### INPUT DATA
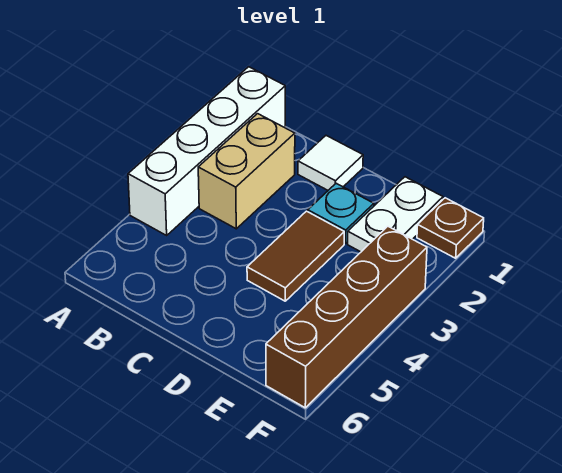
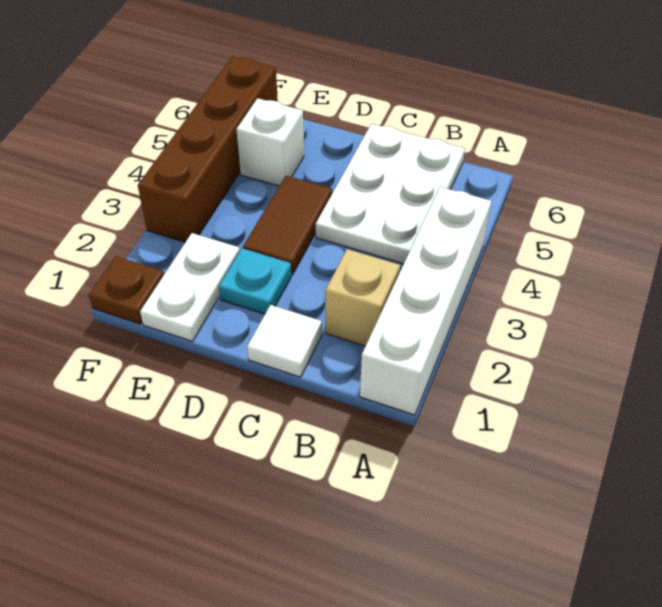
tan brick B2:B3 level 1 -> tan brick B2 level 1
none -> white plate B4:C6 level 1
none -> white brick E5 level 1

### TASK DIRECTIONS
Lines are to be repeated exactly from the one that contains "none -> white plate B4:C6 level 1" through the last line of the listing, with both ends kept and no others added.

### OUTPUT FOR THIS TASK
none -> white plate B4:C6 level 1
none -> white brick E5 level 1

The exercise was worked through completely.